● **REQUIRED ACTION**
Word for word, the data below must be repeated in full; no picture is to be included.

● **DATA SECTION**

══════════════════════════════

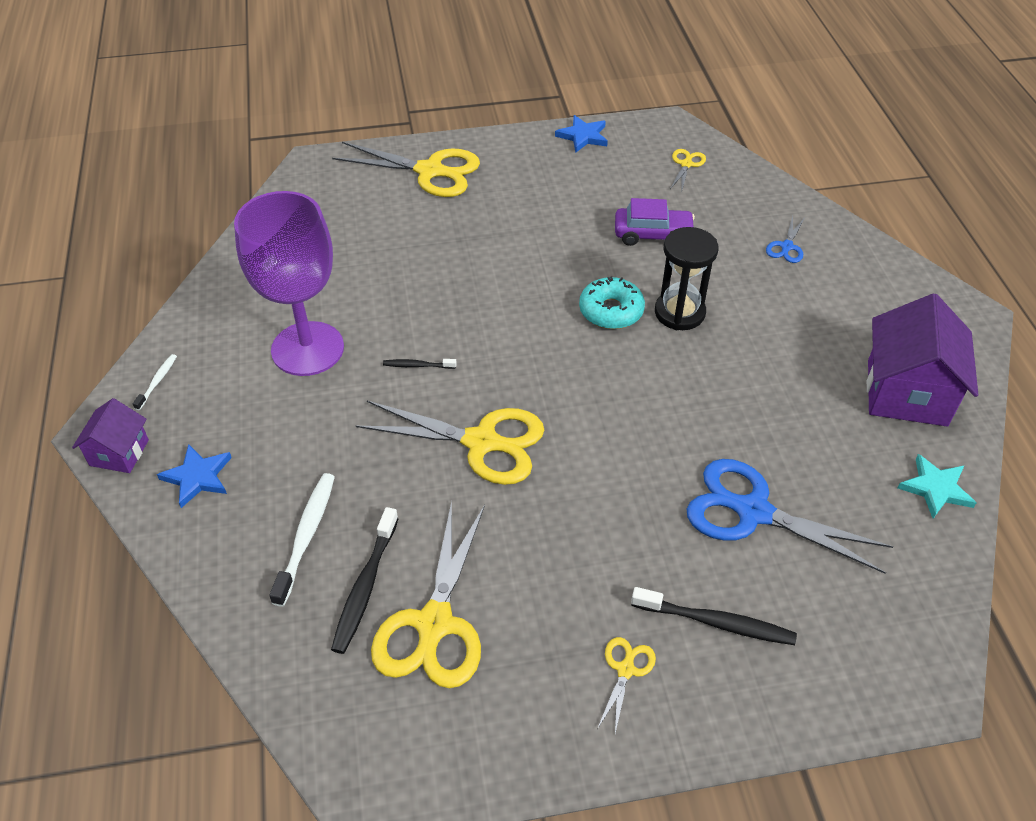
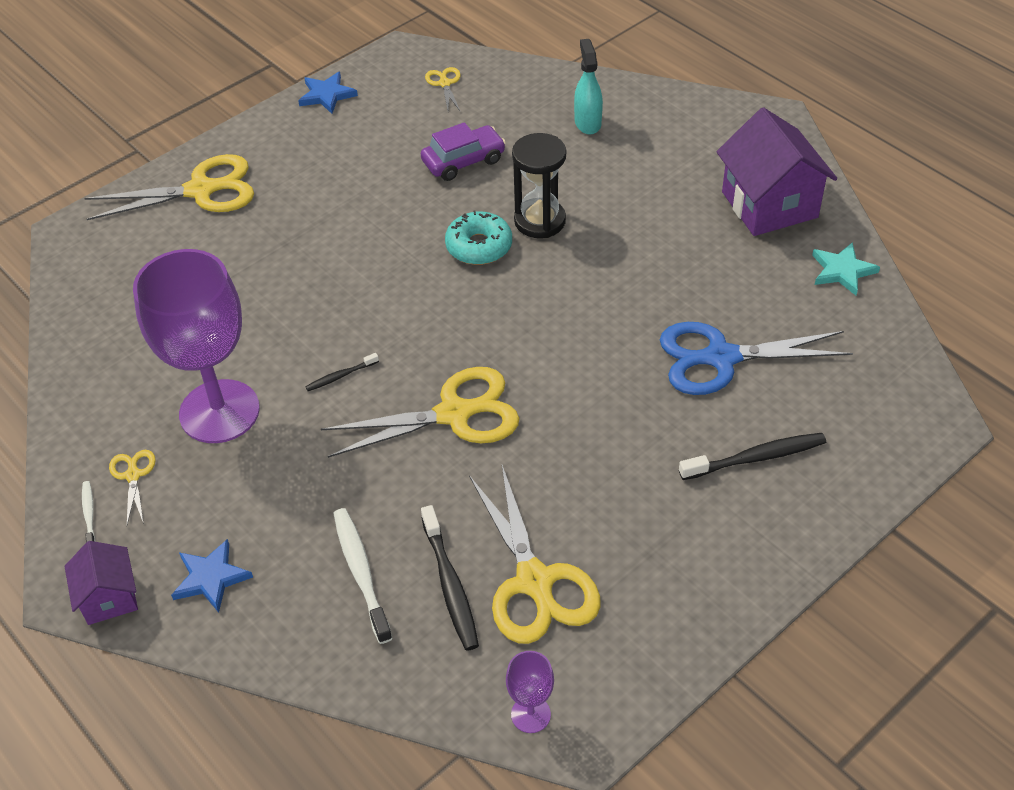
camera: 30 degrees left, 0 degrees up
(340, 740) = (530, 714): none -> purple goblet
(625, 670) = (714, 531): yellow scissors -> yellow scissors (133, 475)
(786, 247) = (587, 123): blue scissors -> turquoise spray bottle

══════════════════════════════

● **FINISHED TASK**
camera: 30 degrees left, 0 degrees up
(340, 740) = (530, 714): none -> purple goblet
(625, 670) = (714, 531): yellow scissors -> yellow scissors (133, 475)
(786, 247) = (587, 123): blue scissors -> turquoise spray bottle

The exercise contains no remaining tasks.